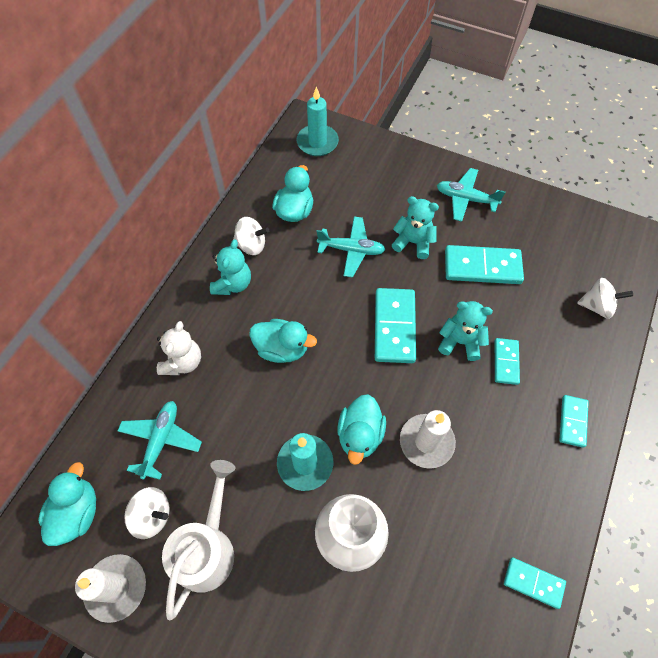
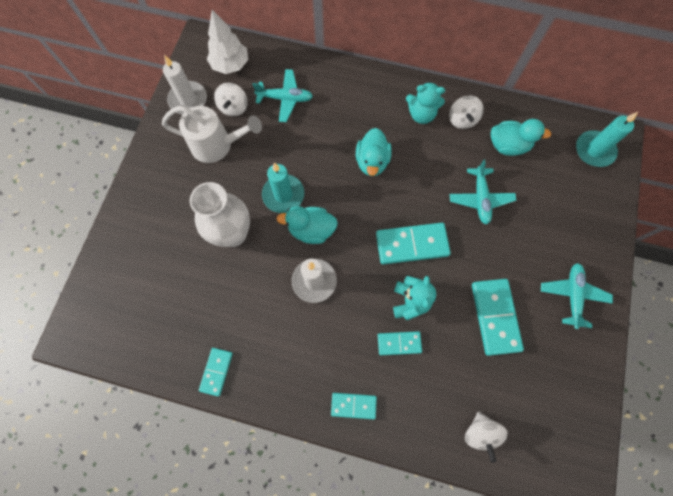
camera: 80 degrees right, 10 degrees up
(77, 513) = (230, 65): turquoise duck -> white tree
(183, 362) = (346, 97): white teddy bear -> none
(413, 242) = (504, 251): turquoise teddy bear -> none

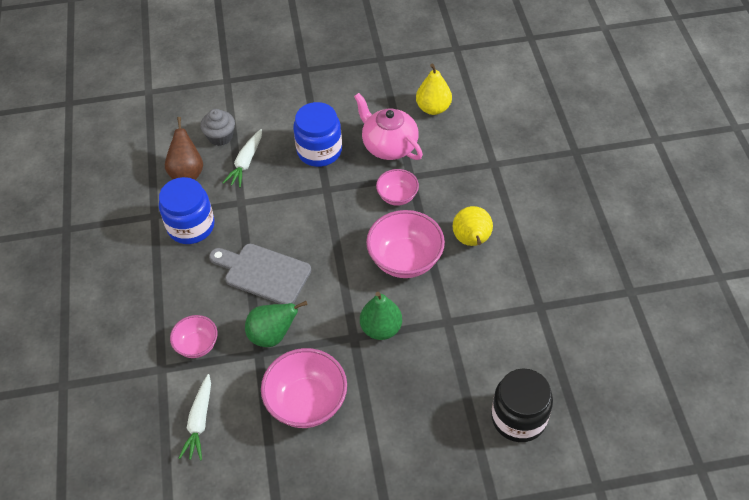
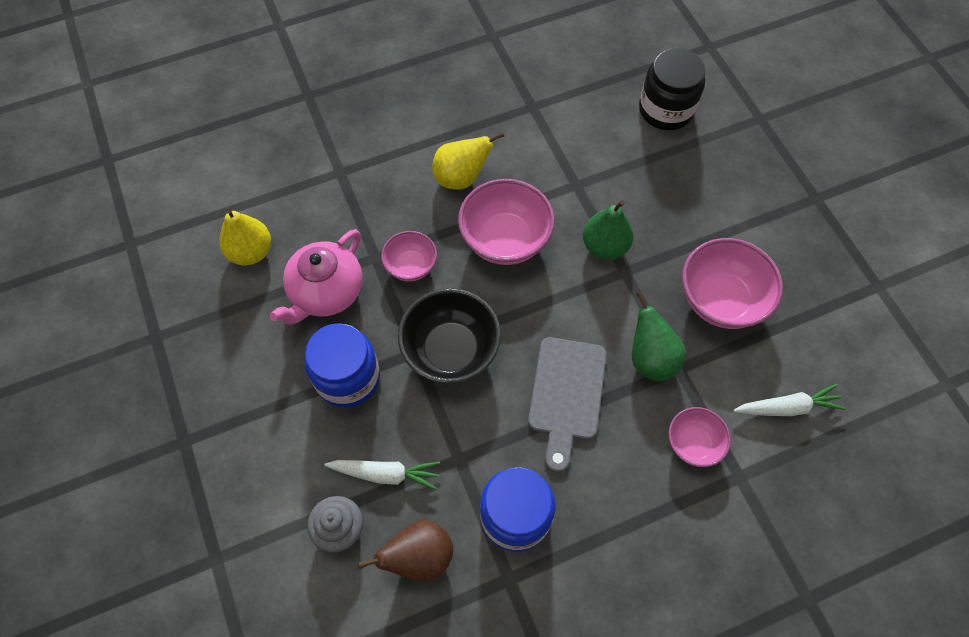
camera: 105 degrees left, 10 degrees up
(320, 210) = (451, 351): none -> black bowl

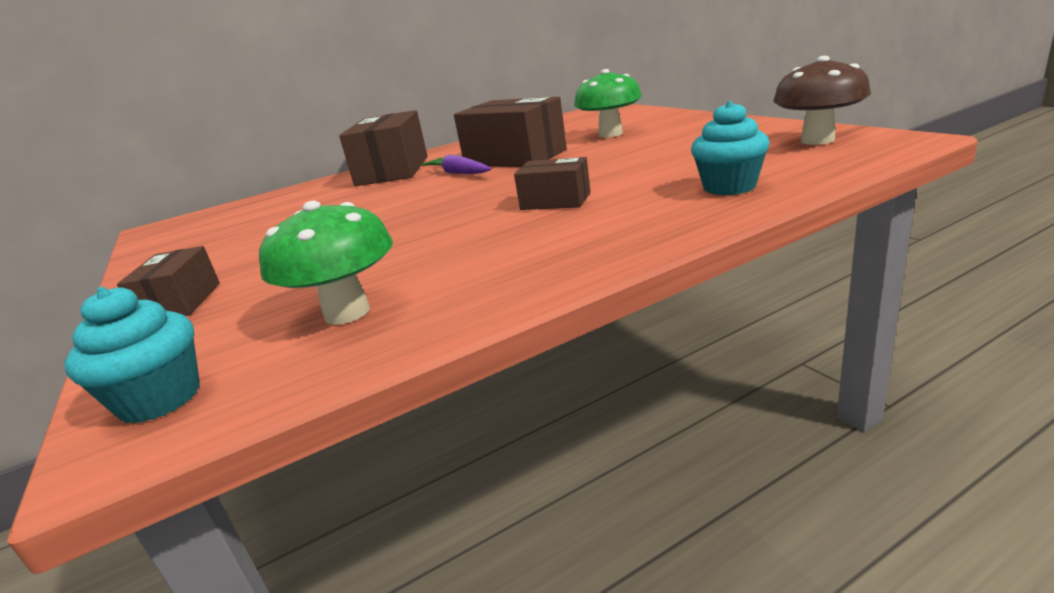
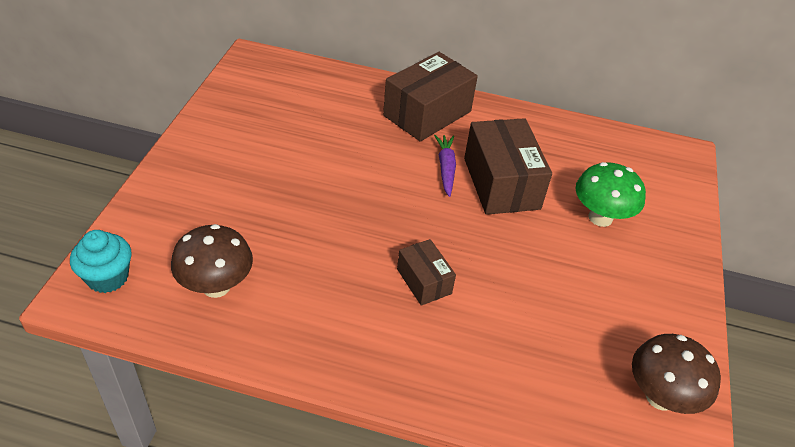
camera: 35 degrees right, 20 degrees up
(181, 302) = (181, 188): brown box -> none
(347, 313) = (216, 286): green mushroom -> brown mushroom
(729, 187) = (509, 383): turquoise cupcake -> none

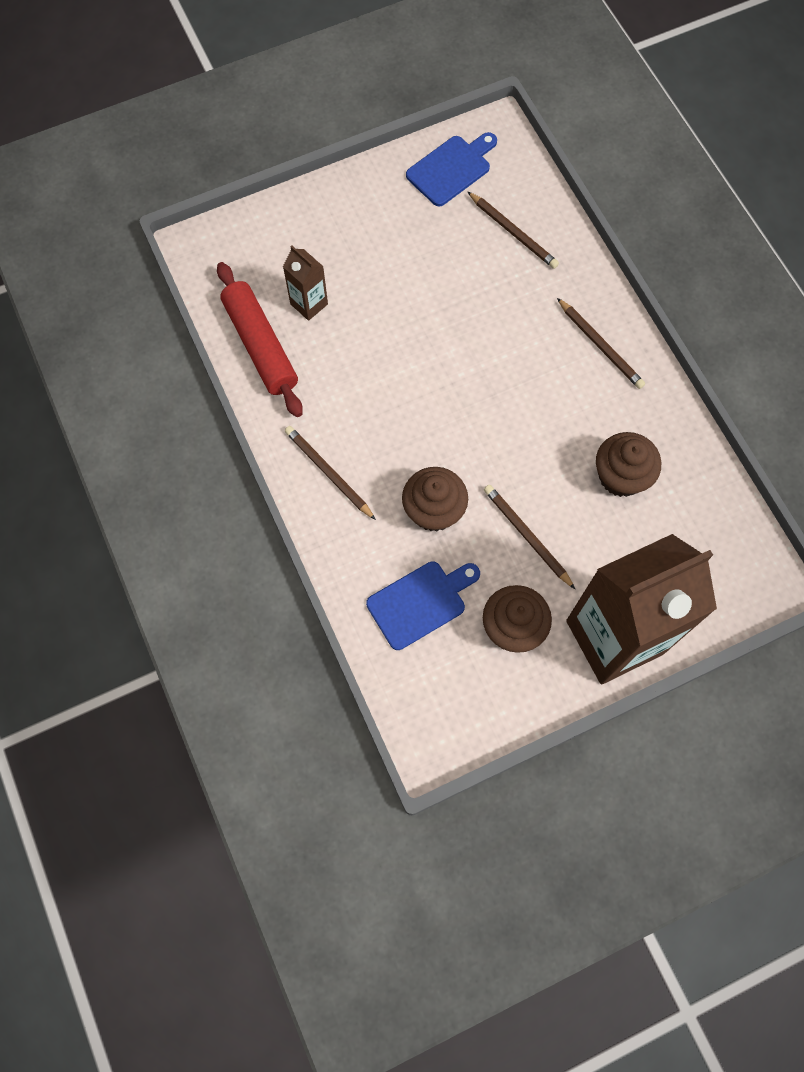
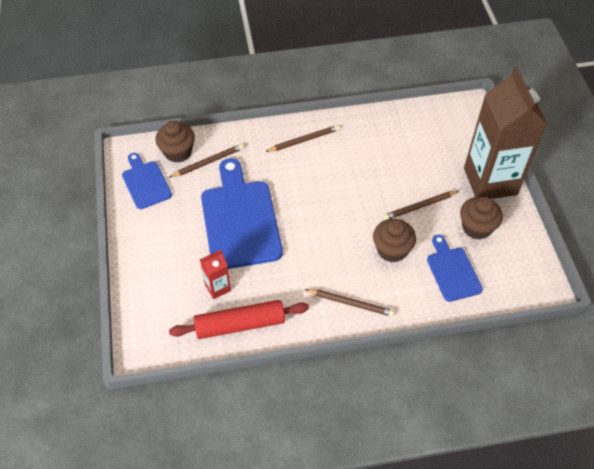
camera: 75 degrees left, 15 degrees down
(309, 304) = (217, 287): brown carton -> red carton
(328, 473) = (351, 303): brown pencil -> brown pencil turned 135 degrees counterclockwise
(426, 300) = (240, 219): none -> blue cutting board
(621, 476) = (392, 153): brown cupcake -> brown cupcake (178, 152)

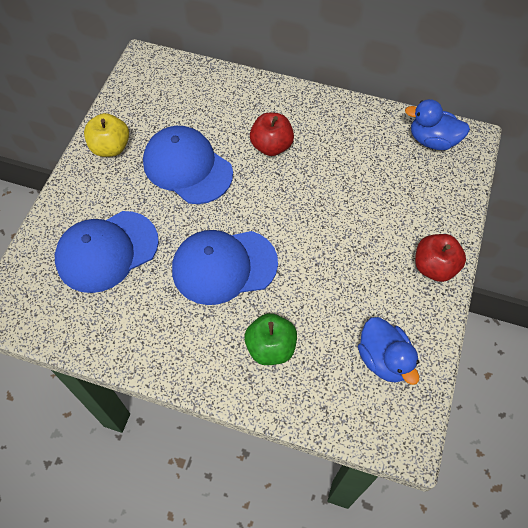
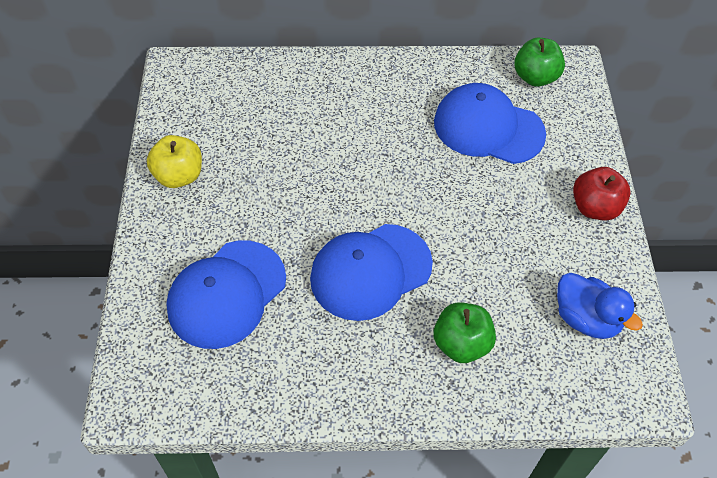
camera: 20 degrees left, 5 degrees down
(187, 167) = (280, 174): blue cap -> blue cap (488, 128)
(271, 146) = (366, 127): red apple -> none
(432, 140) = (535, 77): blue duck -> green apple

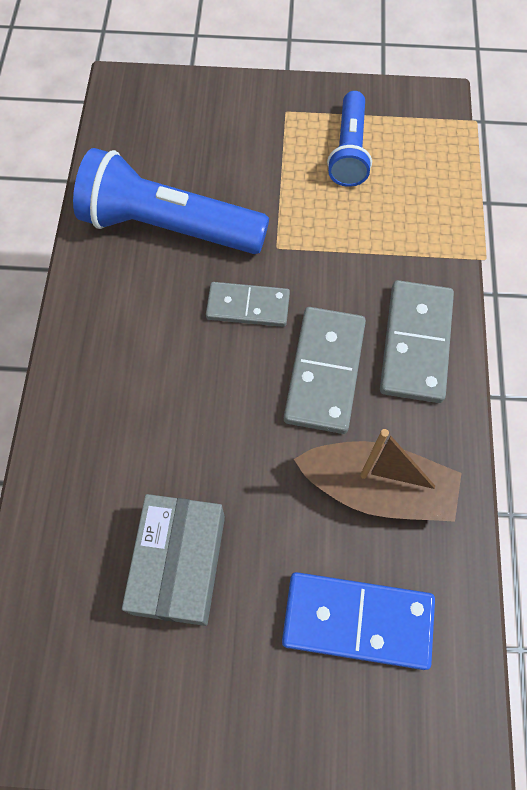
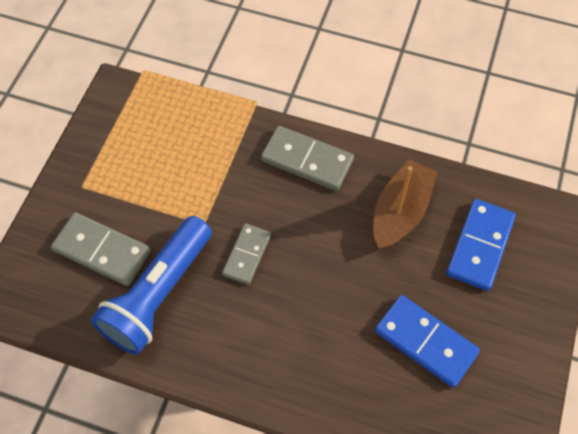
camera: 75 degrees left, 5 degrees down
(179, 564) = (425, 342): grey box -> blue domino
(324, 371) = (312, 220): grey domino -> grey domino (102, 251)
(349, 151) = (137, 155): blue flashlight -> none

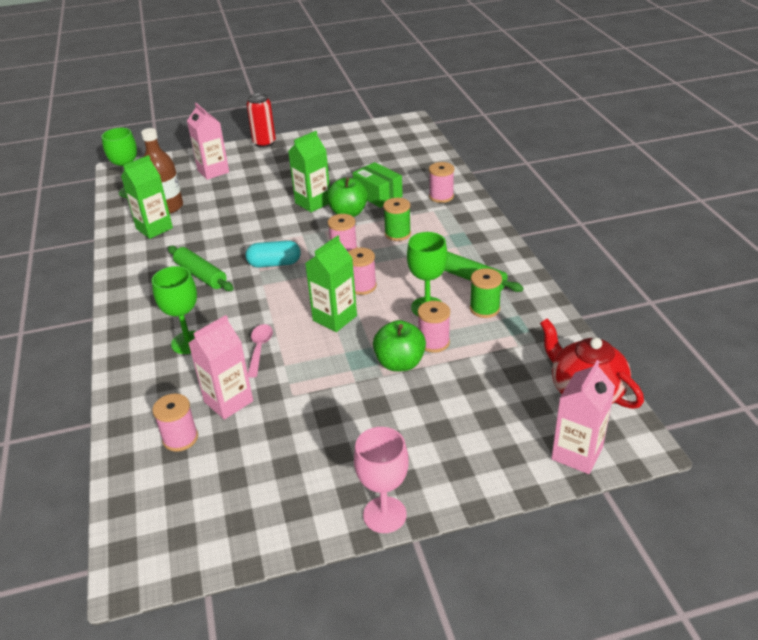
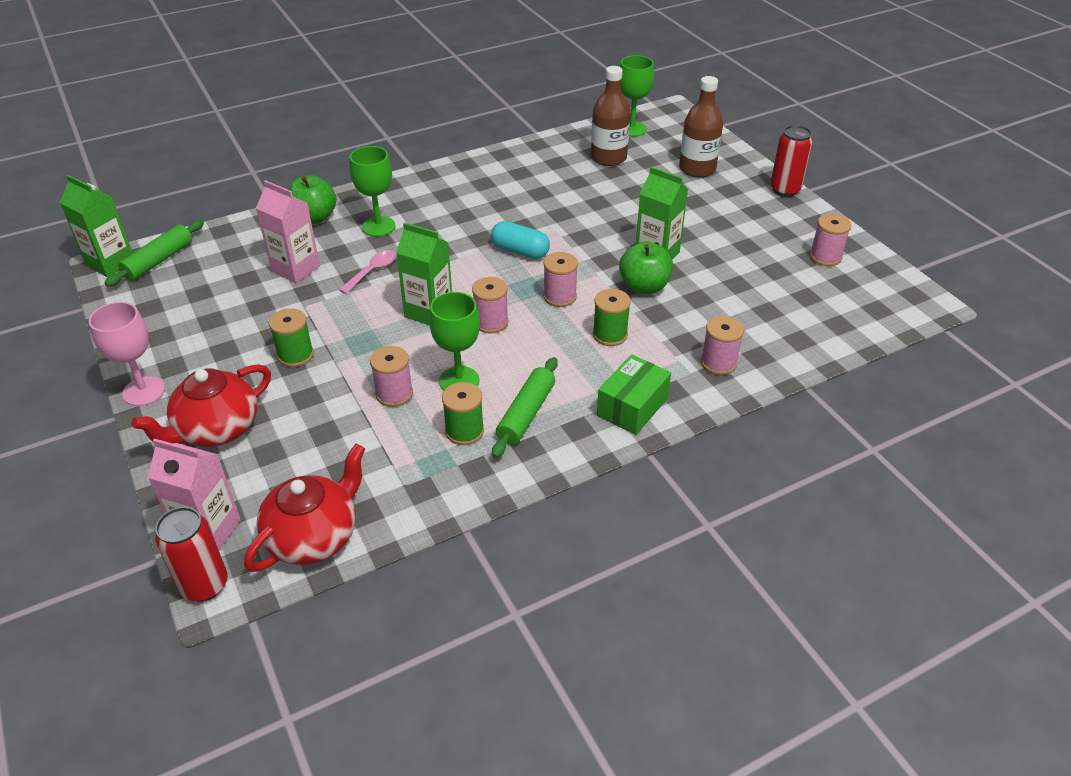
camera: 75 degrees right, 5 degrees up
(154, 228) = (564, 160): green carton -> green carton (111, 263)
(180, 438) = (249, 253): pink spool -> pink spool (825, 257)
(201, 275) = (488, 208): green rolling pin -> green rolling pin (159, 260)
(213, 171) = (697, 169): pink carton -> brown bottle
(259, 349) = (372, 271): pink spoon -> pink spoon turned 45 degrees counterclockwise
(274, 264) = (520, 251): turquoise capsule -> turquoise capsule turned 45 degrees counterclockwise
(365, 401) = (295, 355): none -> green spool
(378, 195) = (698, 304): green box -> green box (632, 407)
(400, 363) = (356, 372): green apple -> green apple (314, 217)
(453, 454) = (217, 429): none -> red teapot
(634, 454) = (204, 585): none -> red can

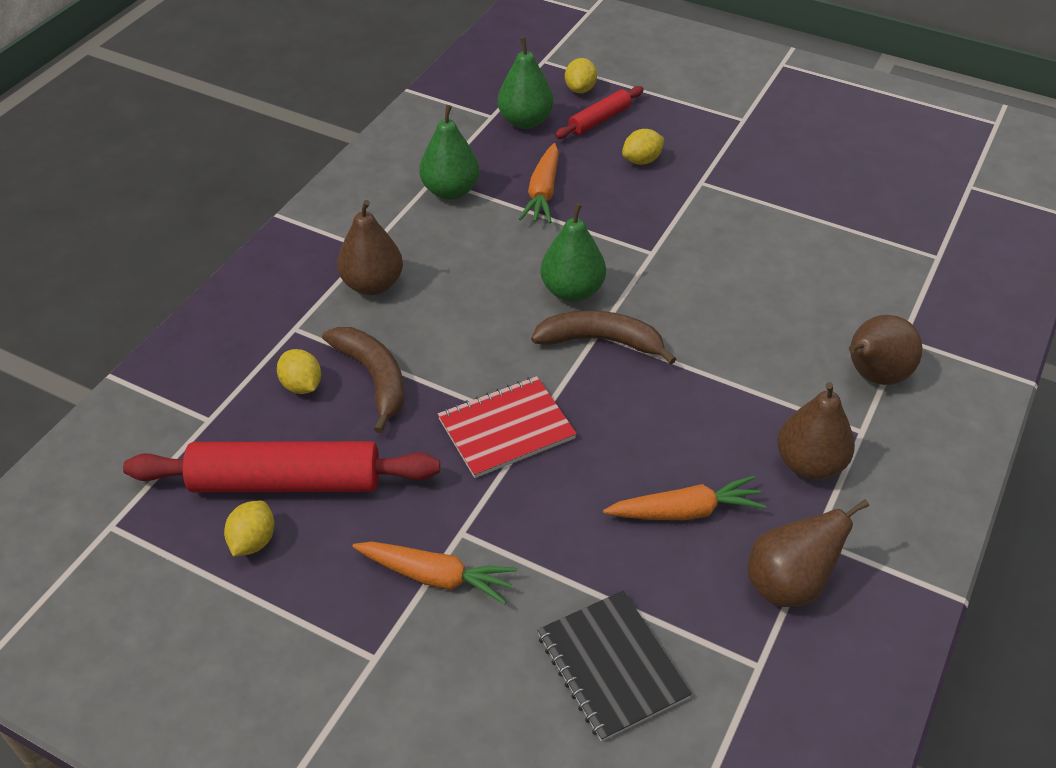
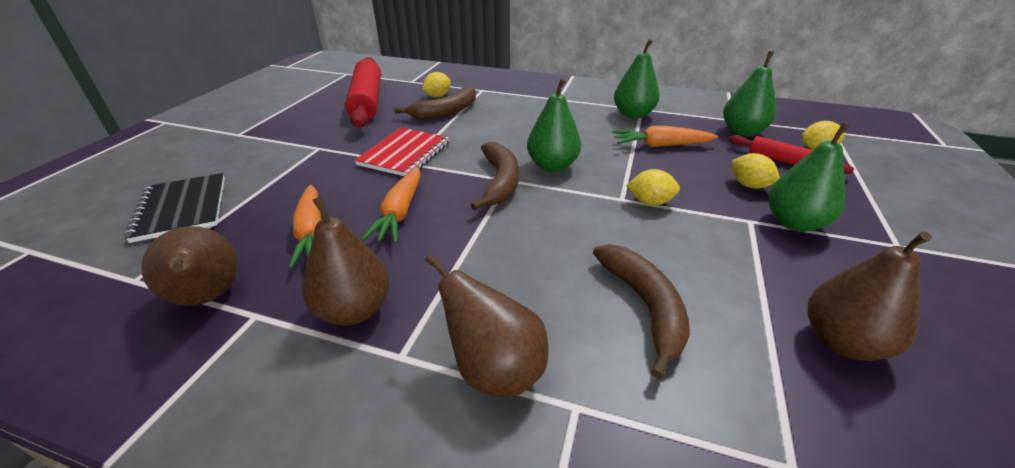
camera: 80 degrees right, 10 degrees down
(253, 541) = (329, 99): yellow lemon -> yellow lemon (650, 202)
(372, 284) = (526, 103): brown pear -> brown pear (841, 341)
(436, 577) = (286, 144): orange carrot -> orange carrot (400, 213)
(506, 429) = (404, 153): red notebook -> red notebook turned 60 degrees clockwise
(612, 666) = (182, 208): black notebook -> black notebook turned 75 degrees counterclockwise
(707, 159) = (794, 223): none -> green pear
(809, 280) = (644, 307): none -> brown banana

Work instructions:
Above are the entries; copy every line among them that contains the word "teddy".

Response area:
(183, 362) = (346, 97): white teddy bear -> none
(413, 242) = (504, 251): turquoise teddy bear -> none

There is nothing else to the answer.